Reproduce the line with "blue scissors: 5 -> 6" and everything after it in the listing below, exactly, both ends included. No pictures.

- - -

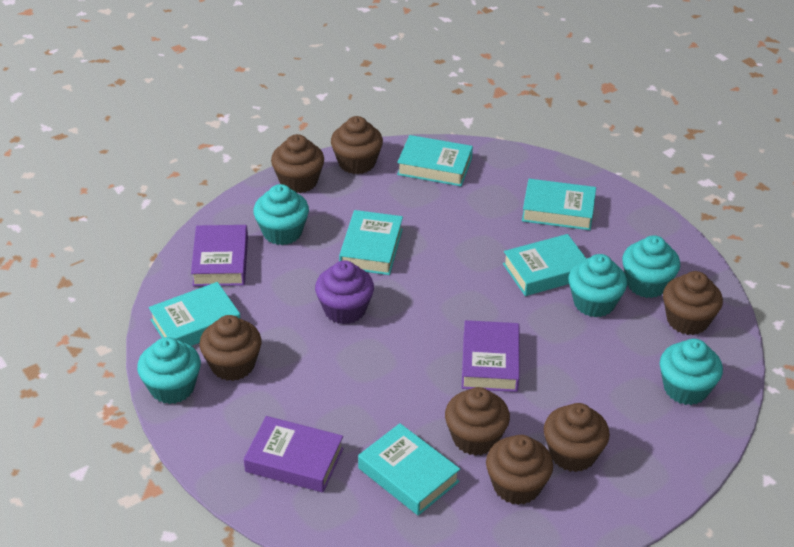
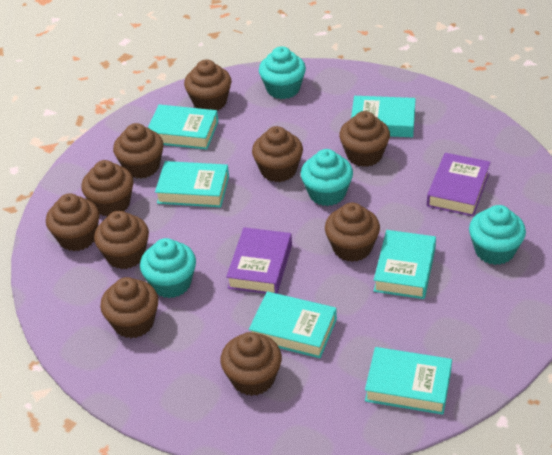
brown cupcake: 7 -> 10
purple book: 3 -> 2
purple cupcake: 1 -> 0
turquoise cupcake: 5 -> 4

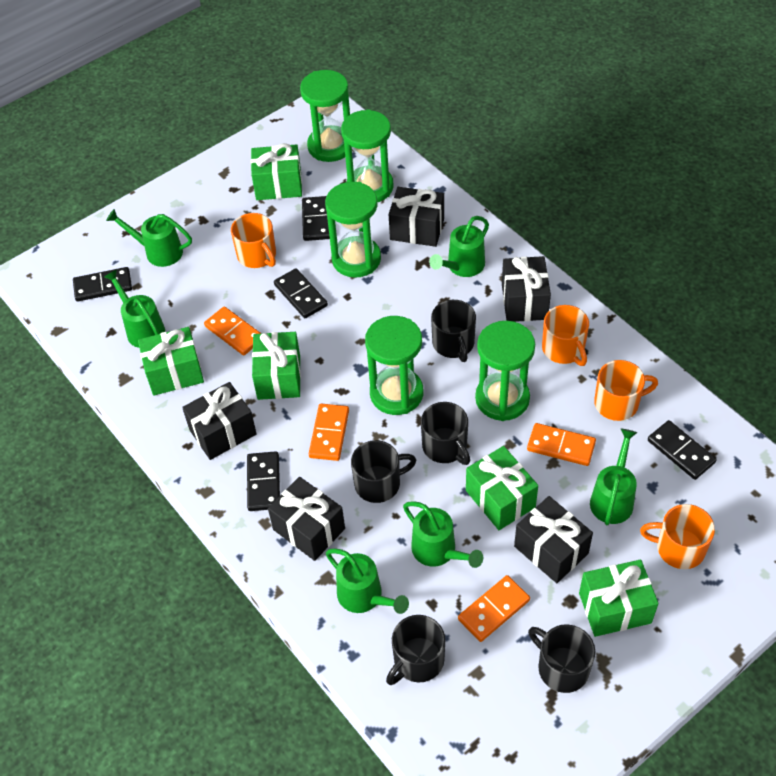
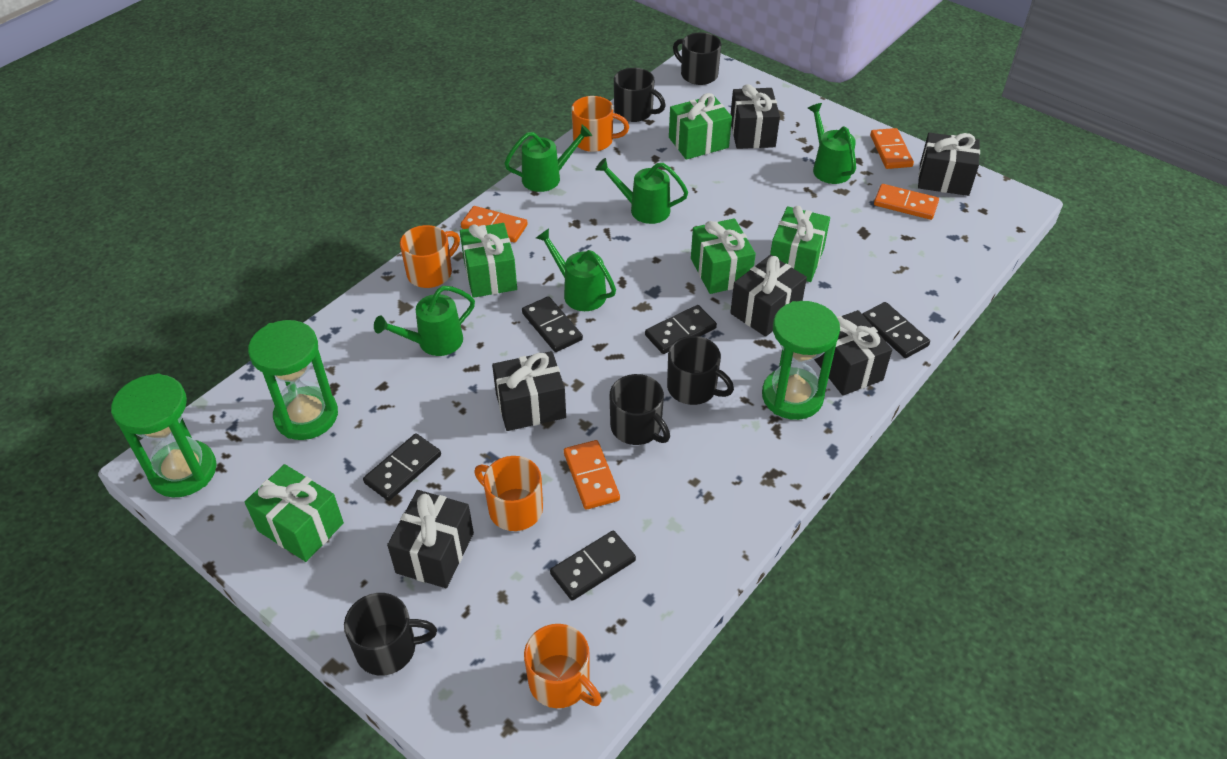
black gift: 5 -> 6
green hourglass: 5 -> 3
green watering can: 6 -> 5

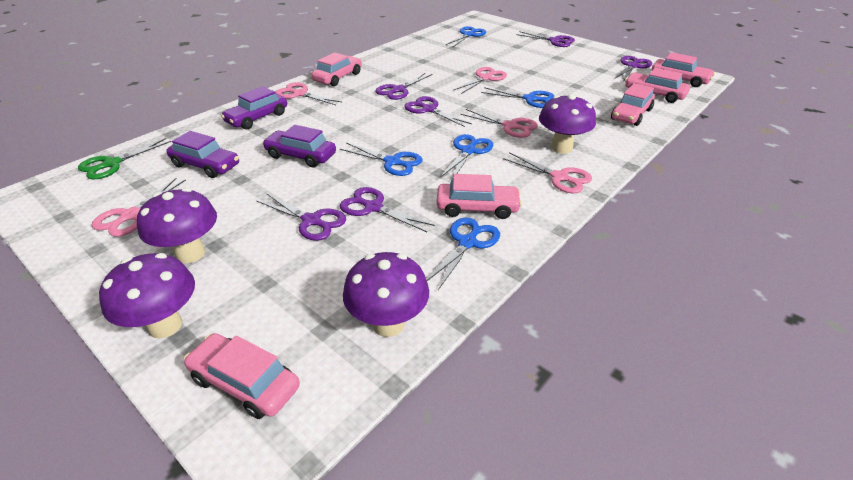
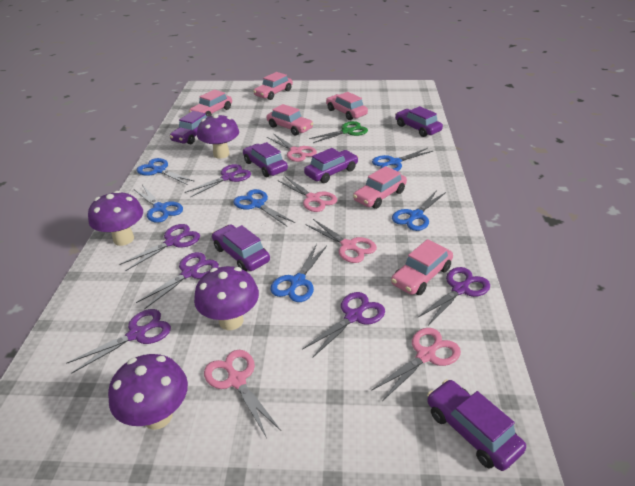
blue scissors: 5 -> 6
purple car: 3 -> 6

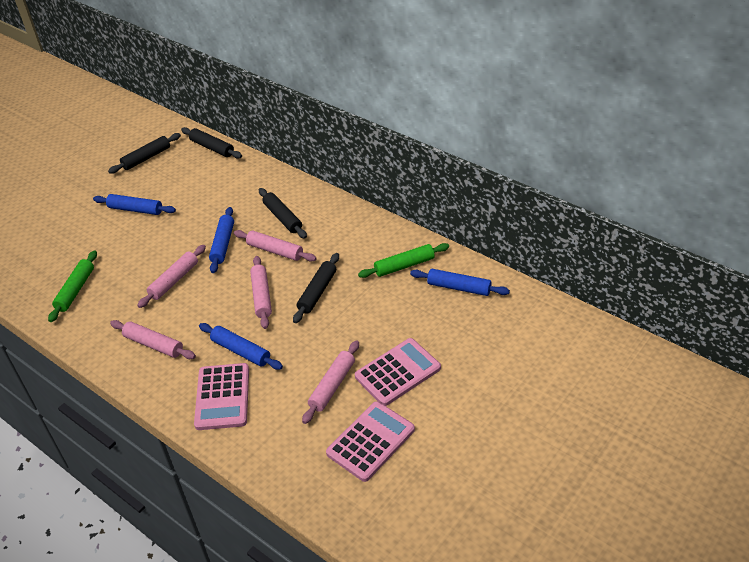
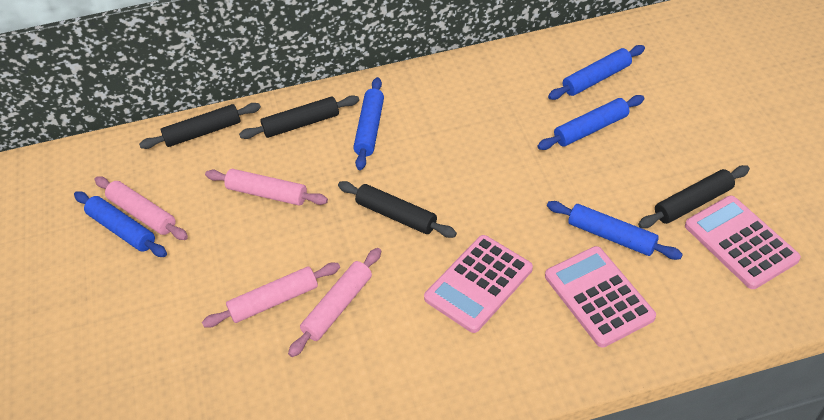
blue rolling pin: 4 -> 5
green rolling pin: 2 -> 0
pink rolling pin: 5 -> 4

- - -

**TASK RESPONSE**:
blue scissors: 5 -> 6
purple car: 3 -> 6

blue rolling pin: 4 -> 5
green rolling pin: 2 -> 0
pink rolling pin: 5 -> 4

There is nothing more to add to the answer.